In this exercise, print only the lines of the records below from the one with "turquoise tree [668,177,736,269]" through the one with "purple key [562,252,645,285]", inclusive. Pictures are not part of the copy.

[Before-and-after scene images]

--------

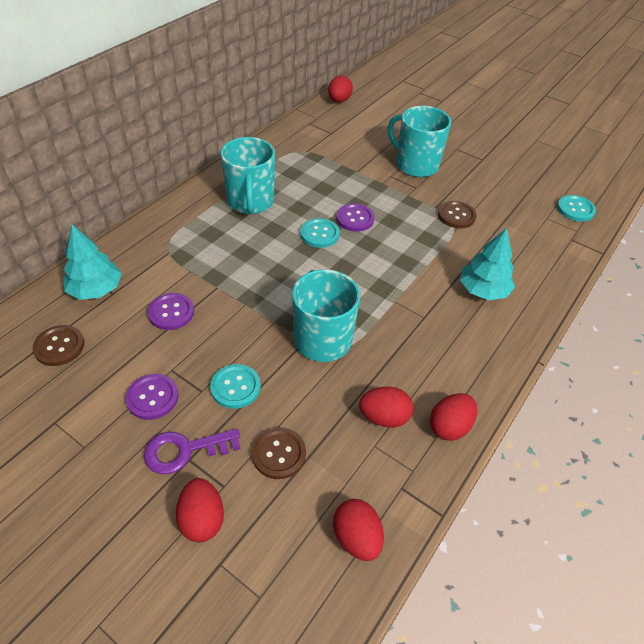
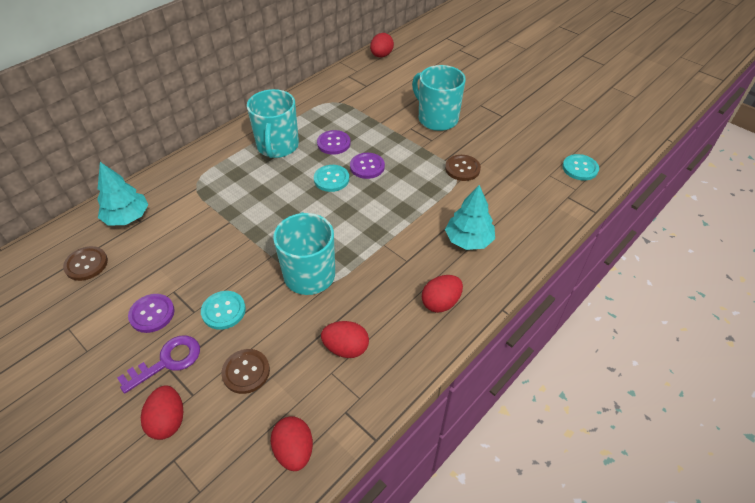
camera: 10 degrees right, 0 degrees up
purple key [144,429,241,474] -> purple key turned 150 degrees clockwise [117,336,200,394]
purple button [148,293,194,330] -> purple button moved to [317,130,351,155]
red egg [430,393,477,441] -> red egg moved to [422,275,463,313]

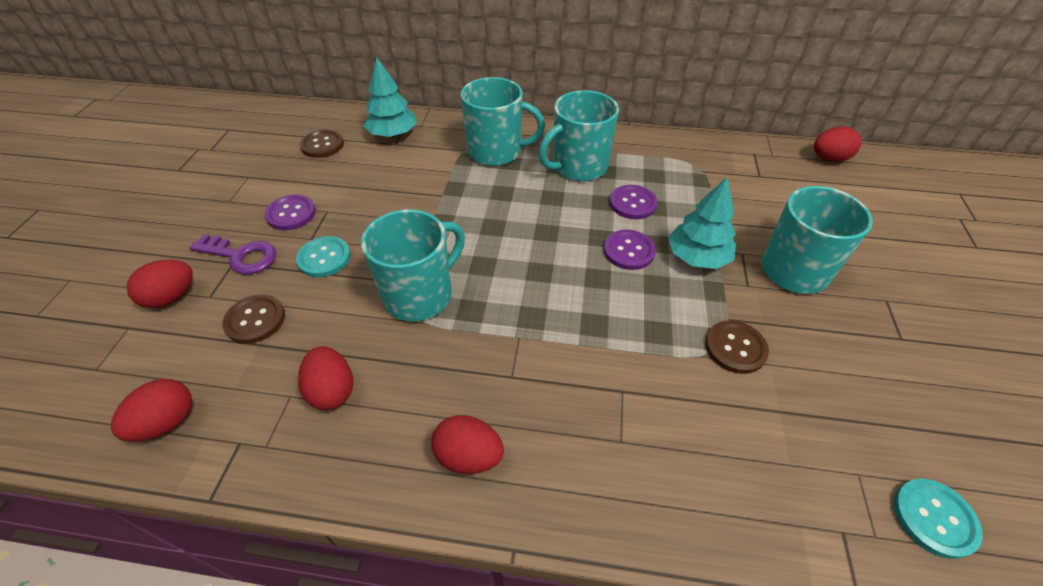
camera: 55 degrees right, 0 degrees up
turquoise button [314,165,349,192] -> none
turquoise tree [445,185,495,250] -> turquoise tree moved to [668,177,736,269]
none -> turquoise mug [460,77,545,166]

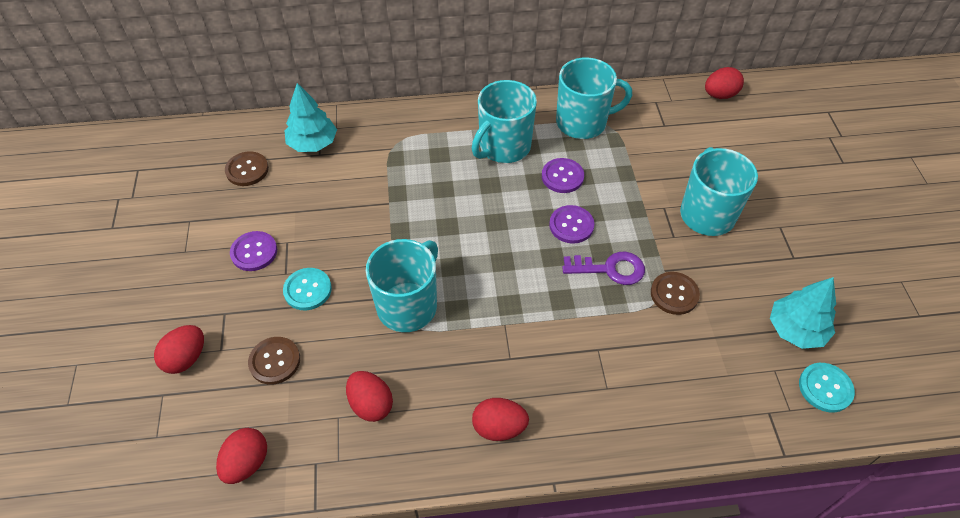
camera: 15 degrees left, 5 degrees up
purple key [189,234,276,274] -> purple key moved to [562,252,645,285]
turquoise mug [460,77,545,166] -> turquoise mug moved to [556,58,632,139]
turquoise tree [668,177,736,269] -> turquoise tree moved to [770,277,836,349]

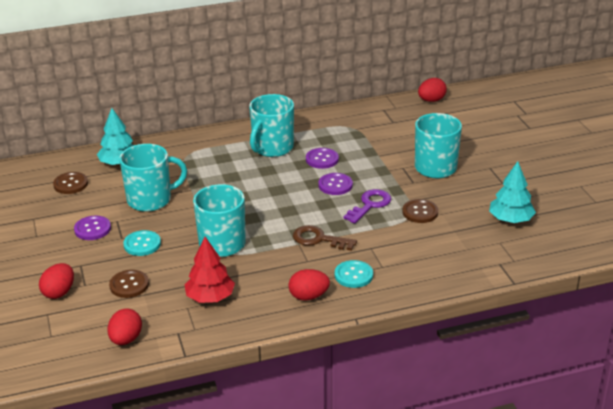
camera: 10 degrees left, 20 degrees down
red egg [346,371,393,422] -> red tree [185,237,235,303]
turquoise mug [556,58,632,139] -> turquoise mug moved to [119,144,187,212]
purple key [562,252,645,285] -> purple key turned 45 degrees counterclockwise [343,189,391,224]
turquoise button [799,363,855,413] -> turquoise button moved to [335,260,373,288]
none -> brown key [293,225,357,251]

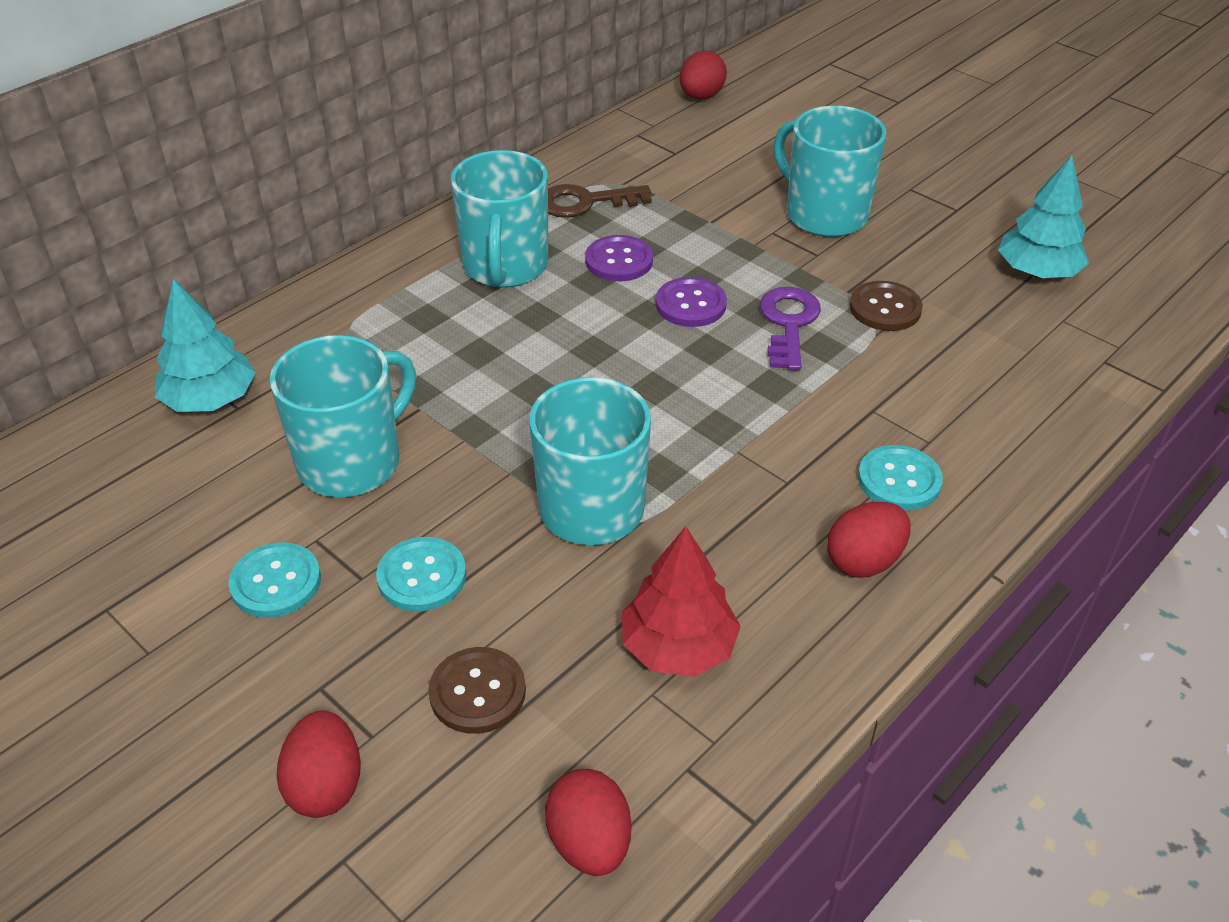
camera: 30 degrees left, 10 degrees up
brown button [53,172,88,194] -> none
purple button [74,216,111,240] -> turquoise button [228,542,321,618]
brown key [293,225,357,251] -> brown key moved to [548,184,652,218]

--------

> [Answer to the exercise]
turquoise tree [668,177,736,269] -> turquoise tree moved to [770,277,836,349]

camera: 10 degrees left, 20 degrees down
red egg [346,371,393,422] -> red tree [185,237,235,303]
turquoise mug [556,58,632,139] -> turquoise mug moved to [119,144,187,212]
purple key [562,252,645,285] -> purple key turned 45 degrees counterclockwise [343,189,391,224]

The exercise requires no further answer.